**Task instructions**
Could you transcribe the records below exactly, leaving out every picture?

**Given data**
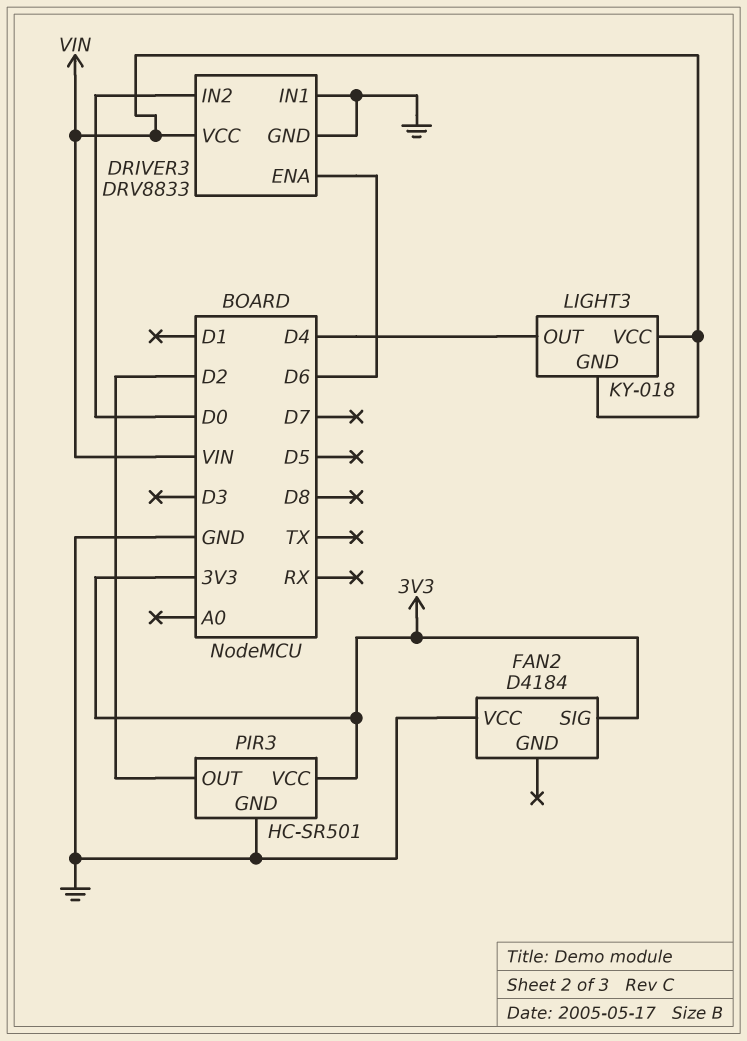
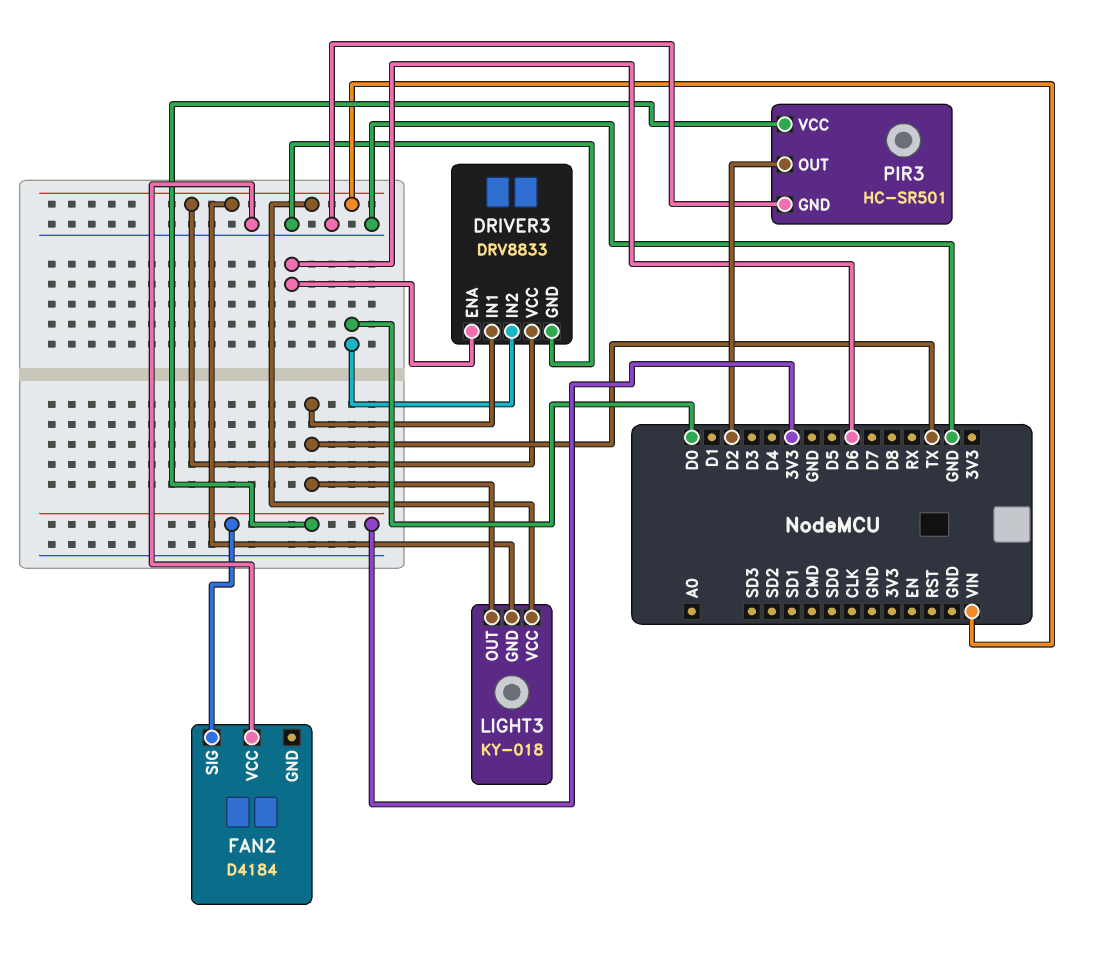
DRIVER3 pin IN1: GND -> TX
LIGHT3 pin OUT: D4 -> TX

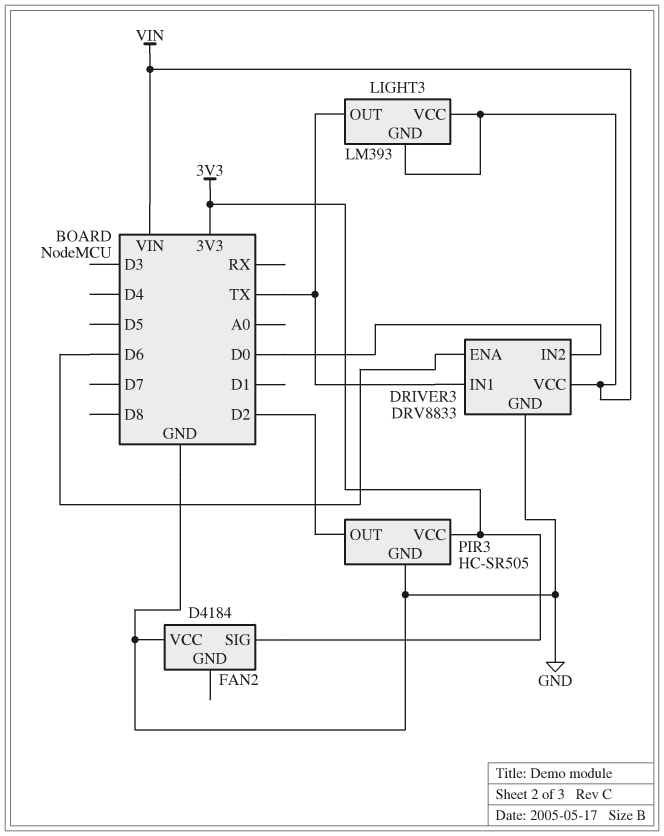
LIGHT3: KY-018 -> LM393
PIR3: HC-SR501 -> HC-SR505

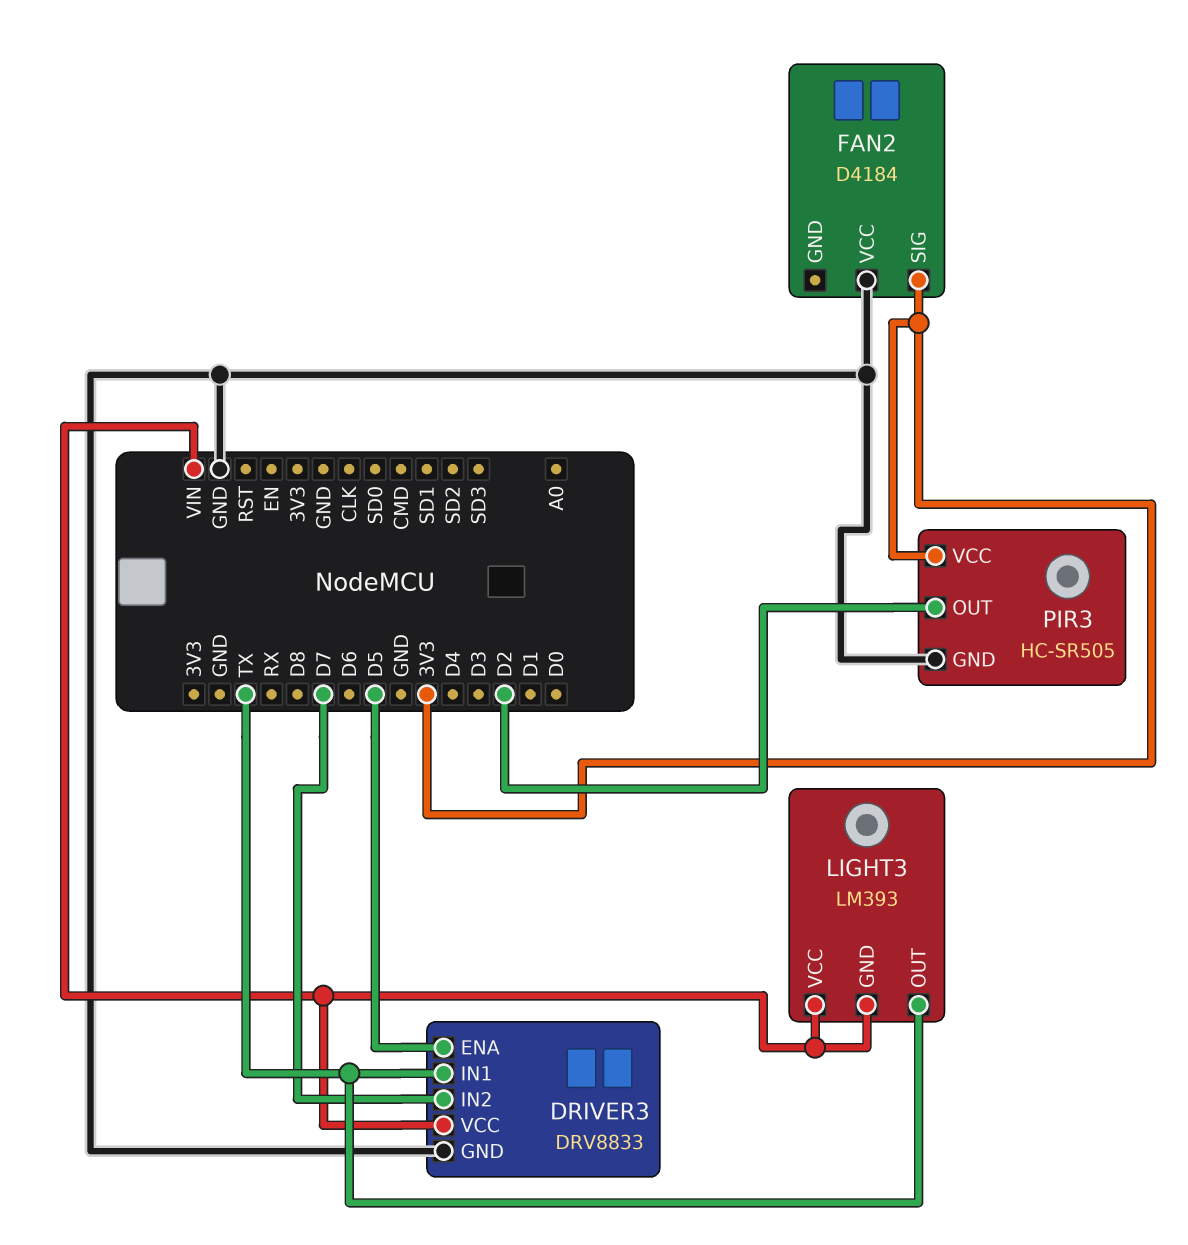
DRIVER3 pin ENA: D6 -> D5
DRIVER3 pin IN2: D0 -> D7

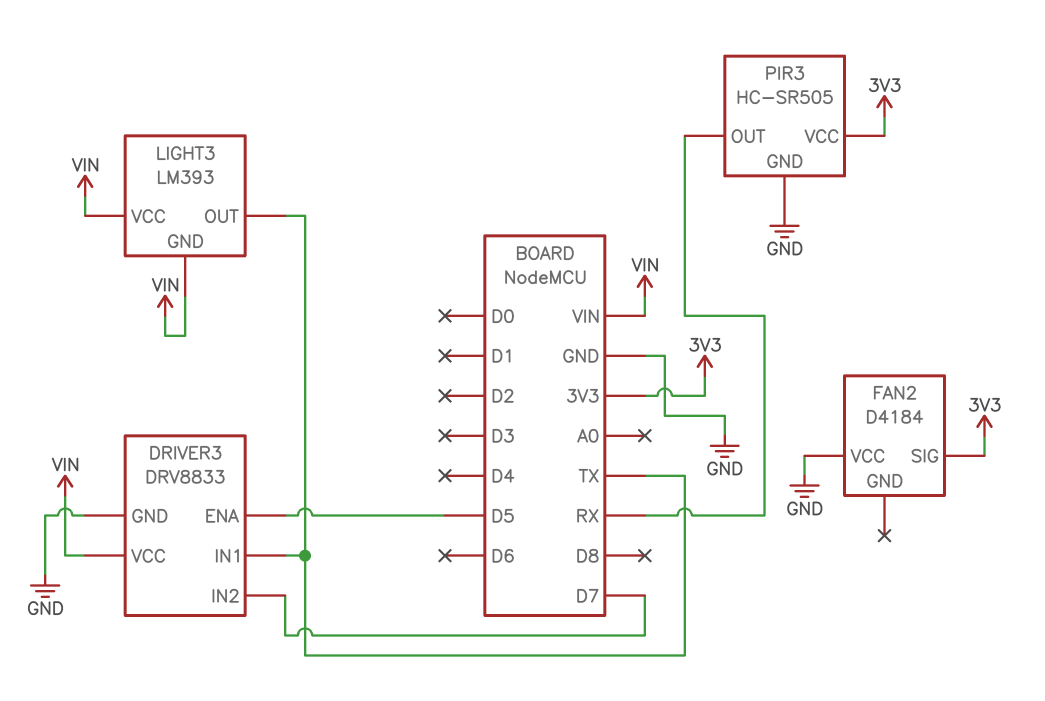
PIR3 pin OUT: D2 -> RX

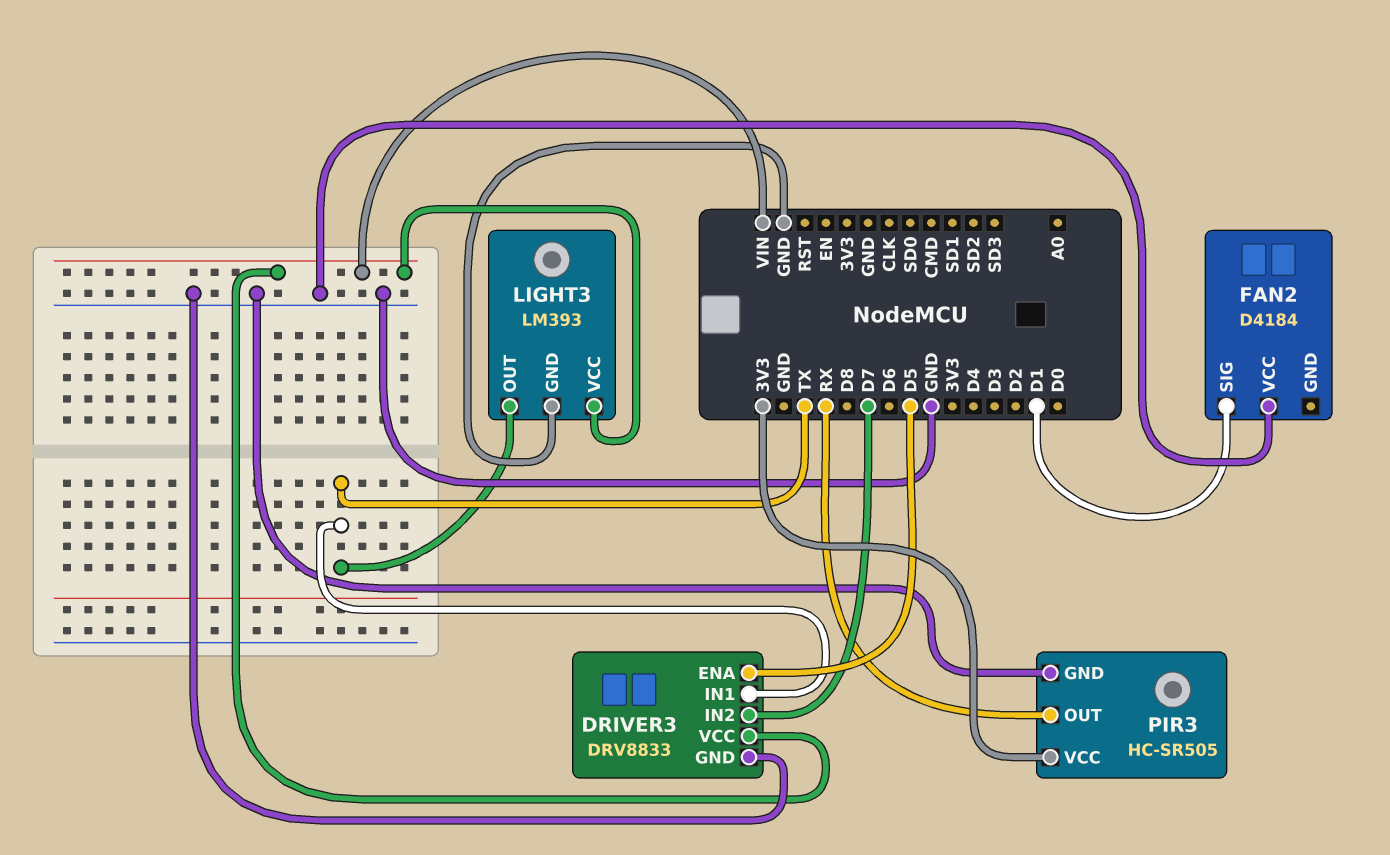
FAN2 pin SIG: 3V3 -> D1
LIGHT3 pin GND: VIN -> GND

**Answer space**
DRIVER3 pin IN1: GND -> TX
LIGHT3 pin OUT: D4 -> TX

LIGHT3: KY-018 -> LM393
PIR3: HC-SR501 -> HC-SR505

DRIVER3 pin ENA: D6 -> D5
DRIVER3 pin IN2: D0 -> D7

PIR3 pin OUT: D2 -> RX

FAN2 pin SIG: 3V3 -> D1
LIGHT3 pin GND: VIN -> GND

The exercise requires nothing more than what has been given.